**WHAT TO WORK ON**
Copy the lines in every row word for word, leaving out the pictures.

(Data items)
/---

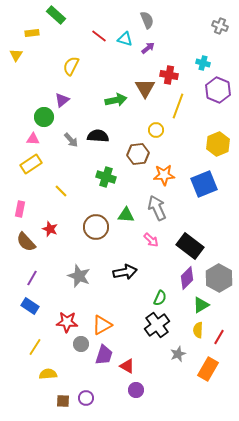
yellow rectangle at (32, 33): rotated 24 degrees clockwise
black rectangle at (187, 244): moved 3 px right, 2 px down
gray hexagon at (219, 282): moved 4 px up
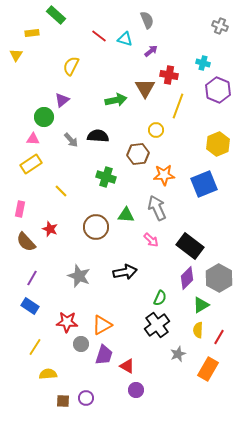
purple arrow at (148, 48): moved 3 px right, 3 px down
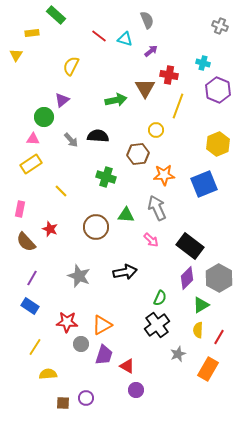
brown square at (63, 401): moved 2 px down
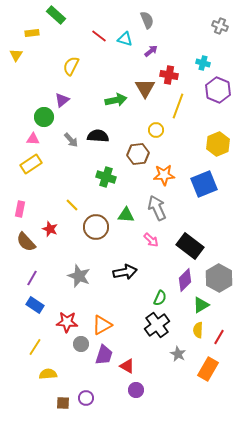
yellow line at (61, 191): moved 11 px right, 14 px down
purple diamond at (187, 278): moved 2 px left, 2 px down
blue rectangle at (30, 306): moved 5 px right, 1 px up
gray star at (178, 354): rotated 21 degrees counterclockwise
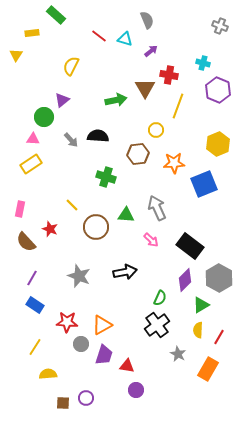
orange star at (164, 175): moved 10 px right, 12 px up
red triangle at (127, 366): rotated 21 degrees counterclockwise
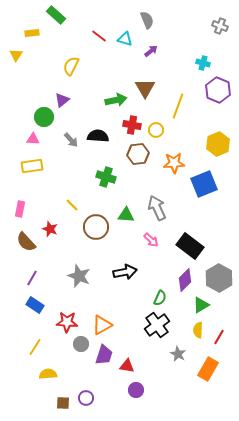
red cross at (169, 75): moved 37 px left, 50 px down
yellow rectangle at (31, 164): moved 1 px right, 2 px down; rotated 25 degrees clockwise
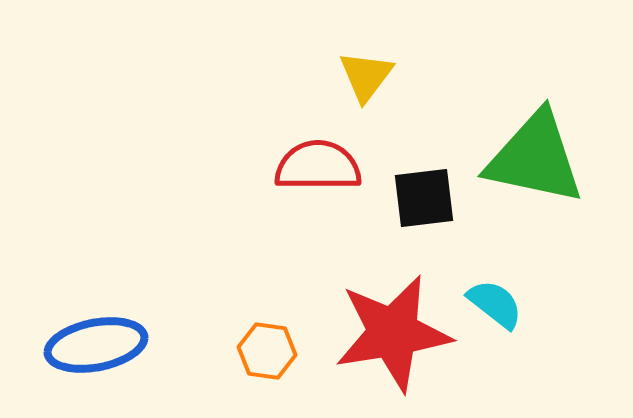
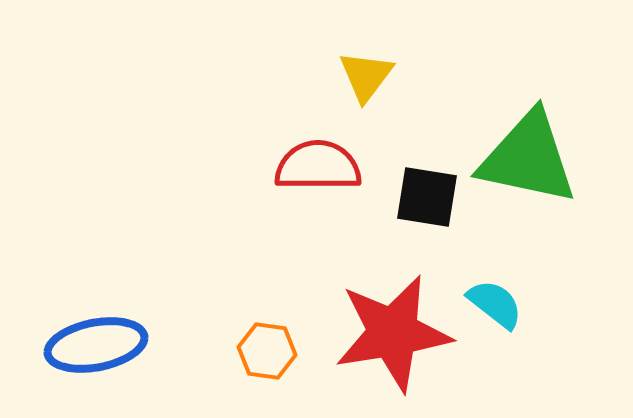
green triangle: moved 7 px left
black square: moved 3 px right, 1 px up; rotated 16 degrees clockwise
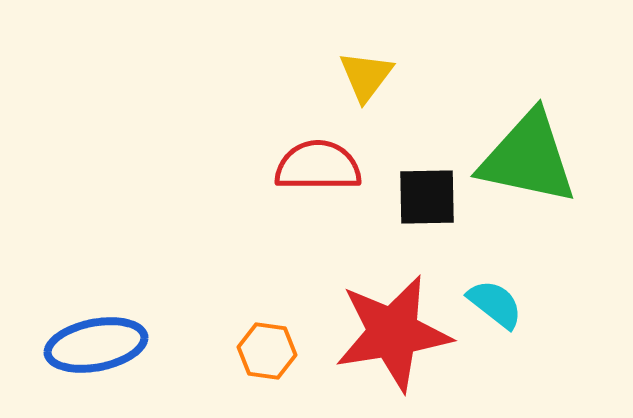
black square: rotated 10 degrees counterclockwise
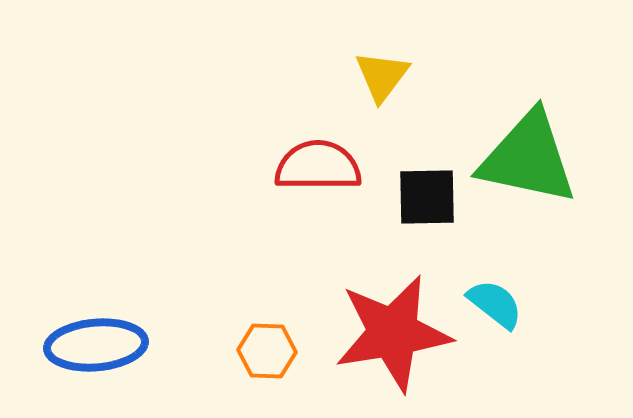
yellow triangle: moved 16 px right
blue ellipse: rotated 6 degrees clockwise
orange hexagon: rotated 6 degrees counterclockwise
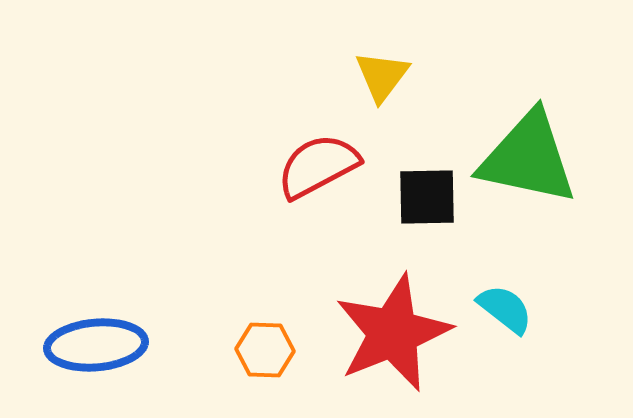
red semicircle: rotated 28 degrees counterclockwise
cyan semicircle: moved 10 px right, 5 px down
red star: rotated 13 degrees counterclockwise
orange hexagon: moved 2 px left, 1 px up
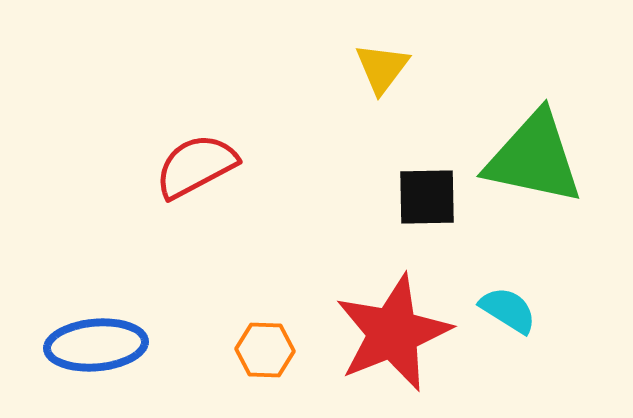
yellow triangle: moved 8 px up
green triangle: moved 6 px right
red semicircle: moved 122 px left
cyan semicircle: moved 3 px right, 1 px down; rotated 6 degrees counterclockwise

\---

**CORRECT RESPONSE**
yellow rectangle at (32, 33): rotated 24 degrees clockwise
black rectangle at (187, 244): moved 3 px right, 2 px down
gray hexagon at (219, 282): moved 4 px up
purple arrow at (148, 48): moved 3 px right, 3 px down
brown square at (63, 401): moved 2 px down
yellow line at (61, 191): moved 11 px right, 14 px down
purple diamond at (187, 278): moved 2 px left, 2 px down
blue rectangle at (30, 306): moved 5 px right, 1 px up
gray star at (178, 354): rotated 21 degrees counterclockwise
orange star at (164, 175): moved 10 px right, 12 px up
red triangle at (127, 366): rotated 21 degrees counterclockwise
red cross at (169, 75): moved 37 px left, 50 px down
yellow rectangle at (31, 164): moved 1 px right, 2 px down; rotated 25 degrees clockwise
green triangle: moved 7 px left
black square: moved 3 px right, 1 px up; rotated 16 degrees clockwise
black square: rotated 10 degrees counterclockwise
yellow triangle: moved 16 px right
blue ellipse: rotated 6 degrees clockwise
orange hexagon: rotated 6 degrees counterclockwise
red semicircle: rotated 28 degrees counterclockwise
cyan semicircle: moved 10 px right, 5 px down
red star: rotated 13 degrees counterclockwise
orange hexagon: moved 2 px left, 1 px up
yellow triangle: moved 8 px up
green triangle: moved 6 px right
red semicircle: moved 122 px left
cyan semicircle: moved 3 px right, 1 px down; rotated 6 degrees counterclockwise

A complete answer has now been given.